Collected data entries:
____________________

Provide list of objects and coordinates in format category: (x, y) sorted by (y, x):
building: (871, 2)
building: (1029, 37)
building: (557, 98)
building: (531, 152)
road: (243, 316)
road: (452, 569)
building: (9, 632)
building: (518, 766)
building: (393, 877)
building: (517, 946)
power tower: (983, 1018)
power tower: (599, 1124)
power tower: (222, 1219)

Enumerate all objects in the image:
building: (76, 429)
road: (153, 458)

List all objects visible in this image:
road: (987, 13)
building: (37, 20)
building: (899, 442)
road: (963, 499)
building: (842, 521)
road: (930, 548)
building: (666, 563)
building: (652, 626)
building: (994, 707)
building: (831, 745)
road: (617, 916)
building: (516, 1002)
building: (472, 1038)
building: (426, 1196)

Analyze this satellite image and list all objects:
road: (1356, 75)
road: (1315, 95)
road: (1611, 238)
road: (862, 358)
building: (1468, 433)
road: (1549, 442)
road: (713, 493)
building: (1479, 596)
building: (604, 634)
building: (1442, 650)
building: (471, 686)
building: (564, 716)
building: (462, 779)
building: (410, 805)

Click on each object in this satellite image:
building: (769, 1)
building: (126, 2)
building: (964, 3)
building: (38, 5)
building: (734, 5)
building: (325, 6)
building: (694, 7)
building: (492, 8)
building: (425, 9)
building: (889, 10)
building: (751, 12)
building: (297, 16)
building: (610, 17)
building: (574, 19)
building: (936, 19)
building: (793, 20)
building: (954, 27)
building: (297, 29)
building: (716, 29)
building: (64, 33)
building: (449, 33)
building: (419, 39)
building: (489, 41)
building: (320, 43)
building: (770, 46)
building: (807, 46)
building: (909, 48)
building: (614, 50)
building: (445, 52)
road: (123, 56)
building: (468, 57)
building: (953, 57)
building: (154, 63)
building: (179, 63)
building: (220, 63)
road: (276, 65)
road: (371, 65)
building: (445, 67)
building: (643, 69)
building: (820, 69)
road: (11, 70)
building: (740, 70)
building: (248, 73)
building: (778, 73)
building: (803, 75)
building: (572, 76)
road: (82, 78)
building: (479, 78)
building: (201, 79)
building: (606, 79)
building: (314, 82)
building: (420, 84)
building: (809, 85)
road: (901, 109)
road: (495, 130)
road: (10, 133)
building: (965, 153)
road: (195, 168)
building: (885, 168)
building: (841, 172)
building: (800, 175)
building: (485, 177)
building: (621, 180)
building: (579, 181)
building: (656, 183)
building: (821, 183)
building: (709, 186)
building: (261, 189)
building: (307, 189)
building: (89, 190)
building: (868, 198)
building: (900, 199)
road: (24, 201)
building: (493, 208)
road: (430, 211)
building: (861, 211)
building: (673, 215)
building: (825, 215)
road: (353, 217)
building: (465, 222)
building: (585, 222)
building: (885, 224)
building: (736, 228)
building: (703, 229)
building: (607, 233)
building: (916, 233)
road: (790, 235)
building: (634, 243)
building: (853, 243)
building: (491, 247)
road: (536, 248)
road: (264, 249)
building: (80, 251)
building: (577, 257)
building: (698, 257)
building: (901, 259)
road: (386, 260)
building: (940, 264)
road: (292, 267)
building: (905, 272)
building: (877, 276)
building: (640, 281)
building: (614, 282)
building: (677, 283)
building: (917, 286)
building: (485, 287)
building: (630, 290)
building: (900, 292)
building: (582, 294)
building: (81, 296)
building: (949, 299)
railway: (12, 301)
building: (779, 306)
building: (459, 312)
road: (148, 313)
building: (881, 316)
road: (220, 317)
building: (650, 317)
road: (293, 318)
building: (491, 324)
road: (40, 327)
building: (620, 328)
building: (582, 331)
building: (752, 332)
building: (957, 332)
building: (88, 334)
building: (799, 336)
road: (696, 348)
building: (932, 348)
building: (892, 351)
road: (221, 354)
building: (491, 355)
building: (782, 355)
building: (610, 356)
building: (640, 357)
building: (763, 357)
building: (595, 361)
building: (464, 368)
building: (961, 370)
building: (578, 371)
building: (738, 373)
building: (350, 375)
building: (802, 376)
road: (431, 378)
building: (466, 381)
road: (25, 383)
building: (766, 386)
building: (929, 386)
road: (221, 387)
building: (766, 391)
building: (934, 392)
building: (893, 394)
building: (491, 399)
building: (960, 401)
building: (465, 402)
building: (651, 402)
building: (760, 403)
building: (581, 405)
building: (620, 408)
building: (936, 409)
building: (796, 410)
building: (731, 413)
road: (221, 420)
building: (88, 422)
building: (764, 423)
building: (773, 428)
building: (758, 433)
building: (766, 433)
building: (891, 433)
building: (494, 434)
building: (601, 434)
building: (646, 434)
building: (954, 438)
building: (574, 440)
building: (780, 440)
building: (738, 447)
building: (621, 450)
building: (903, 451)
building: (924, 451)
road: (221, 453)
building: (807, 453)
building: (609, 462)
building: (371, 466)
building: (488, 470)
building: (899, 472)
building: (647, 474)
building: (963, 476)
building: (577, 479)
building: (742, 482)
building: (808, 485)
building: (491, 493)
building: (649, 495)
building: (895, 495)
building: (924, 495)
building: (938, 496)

____________________

■ TASK REQUIREMENTS ■
Only lines that hold the string "image" belong in the answer, so copy every one of them from the records.

■ SOLUTION ■
Enumerate all objects in the image:
List all objects visible in this image:
Analyze this satellite image and list all objects:
Click on each object in this satellite image:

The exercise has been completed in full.